» CONSIGNE: Recopiez tels quels tous les enregistrements qui suivent, sans rien y changer.

» DONNÉES DE L'EXERCICE:
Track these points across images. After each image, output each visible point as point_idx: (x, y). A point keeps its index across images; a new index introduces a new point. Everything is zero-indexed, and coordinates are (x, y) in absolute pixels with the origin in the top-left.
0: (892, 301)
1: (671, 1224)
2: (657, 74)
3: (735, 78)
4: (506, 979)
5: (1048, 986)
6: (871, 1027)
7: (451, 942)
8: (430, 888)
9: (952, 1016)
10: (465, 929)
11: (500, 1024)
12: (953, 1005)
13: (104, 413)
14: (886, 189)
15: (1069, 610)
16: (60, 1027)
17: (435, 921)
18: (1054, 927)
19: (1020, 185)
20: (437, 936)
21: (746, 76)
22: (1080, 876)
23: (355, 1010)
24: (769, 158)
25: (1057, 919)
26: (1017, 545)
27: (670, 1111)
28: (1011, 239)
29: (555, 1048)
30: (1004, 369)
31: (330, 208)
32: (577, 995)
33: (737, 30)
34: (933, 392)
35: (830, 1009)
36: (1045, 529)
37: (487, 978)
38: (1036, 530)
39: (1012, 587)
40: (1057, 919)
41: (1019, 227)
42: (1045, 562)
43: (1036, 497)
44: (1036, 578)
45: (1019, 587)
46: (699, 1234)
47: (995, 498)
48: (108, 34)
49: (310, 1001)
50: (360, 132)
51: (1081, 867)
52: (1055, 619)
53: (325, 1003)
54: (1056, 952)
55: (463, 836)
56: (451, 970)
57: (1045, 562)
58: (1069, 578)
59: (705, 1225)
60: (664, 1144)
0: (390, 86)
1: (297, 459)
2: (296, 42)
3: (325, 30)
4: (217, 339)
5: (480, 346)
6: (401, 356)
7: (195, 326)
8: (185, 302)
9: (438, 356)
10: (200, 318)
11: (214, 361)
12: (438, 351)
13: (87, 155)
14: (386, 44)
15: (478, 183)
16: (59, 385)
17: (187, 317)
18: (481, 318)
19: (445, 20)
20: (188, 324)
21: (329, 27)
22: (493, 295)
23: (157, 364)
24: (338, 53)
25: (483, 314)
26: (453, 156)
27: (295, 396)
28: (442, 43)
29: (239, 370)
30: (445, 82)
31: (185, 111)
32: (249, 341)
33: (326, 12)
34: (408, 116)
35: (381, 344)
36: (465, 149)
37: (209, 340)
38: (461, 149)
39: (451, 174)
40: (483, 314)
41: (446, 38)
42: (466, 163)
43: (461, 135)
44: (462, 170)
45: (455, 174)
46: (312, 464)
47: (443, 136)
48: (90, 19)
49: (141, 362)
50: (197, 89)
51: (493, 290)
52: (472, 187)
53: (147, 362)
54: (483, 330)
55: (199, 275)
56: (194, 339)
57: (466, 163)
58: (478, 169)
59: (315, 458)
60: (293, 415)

» CORRIGÉ:
Track these points across images. After each image, output each visible point as point_idx: (x, y). A point keeps its index across images; a new index introduces a new point. Everything is zero-indexed, and coordinates are (x, y) in absolute pixels with the origin in the top-left.
0: (892, 301)
1: (671, 1224)
2: (657, 74)
3: (735, 78)
4: (506, 979)
5: (1048, 986)
6: (871, 1027)
7: (451, 942)
8: (430, 888)
9: (952, 1016)
10: (465, 929)
11: (500, 1024)
12: (953, 1005)
13: (104, 413)
14: (886, 189)
15: (1069, 610)
16: (60, 1027)
17: (435, 921)
18: (1054, 927)
19: (1020, 185)
20: (437, 936)
21: (746, 76)
22: (1080, 876)
23: (355, 1010)
24: (769, 158)
25: (1057, 919)
26: (1017, 545)
27: (670, 1111)
28: (1011, 239)
29: (555, 1048)
30: (1004, 369)
31: (330, 208)
32: (577, 995)
33: (737, 30)
34: (933, 392)
35: (830, 1009)
36: (1045, 529)
37: (487, 978)
38: (1036, 530)
39: (1012, 587)
40: (1057, 919)
41: (1019, 227)
42: (1045, 562)
43: (1036, 497)
44: (1036, 578)
45: (1019, 587)
46: (699, 1234)
47: (995, 498)
48: (108, 34)
49: (310, 1001)
50: (360, 132)
51: (1081, 867)
52: (1055, 619)
53: (325, 1003)
54: (1056, 952)
55: (463, 836)
56: (451, 970)
57: (1045, 562)
58: (1069, 578)
59: (705, 1225)
60: (664, 1144)
0: (390, 86)
1: (297, 459)
2: (296, 42)
3: (325, 30)
4: (217, 339)
5: (480, 346)
6: (401, 356)
7: (195, 326)
8: (185, 302)
9: (438, 356)
10: (200, 318)
11: (214, 361)
12: (438, 351)
13: (87, 155)
14: (386, 44)
15: (478, 183)
16: (59, 385)
17: (187, 317)
18: (481, 318)
19: (445, 20)
20: (188, 324)
21: (329, 27)
22: (493, 295)
23: (157, 364)
24: (338, 53)
25: (483, 314)
26: (453, 156)
27: (295, 396)
28: (442, 43)
29: (239, 370)
30: (445, 82)
31: (185, 111)
32: (249, 341)
33: (326, 12)
34: (408, 116)
35: (381, 344)
36: (465, 149)
37: (209, 340)
38: (461, 149)
39: (451, 174)
40: (483, 314)
41: (446, 38)
42: (466, 163)
43: (461, 135)
44: (462, 170)
45: (455, 174)
46: (312, 464)
47: (443, 136)
48: (90, 19)
49: (141, 362)
50: (197, 89)
51: (493, 290)
52: (472, 187)
53: (147, 362)
54: (483, 330)
55: (199, 275)
56: (194, 339)
57: (466, 163)
58: (478, 169)
59: (315, 458)
60: (293, 415)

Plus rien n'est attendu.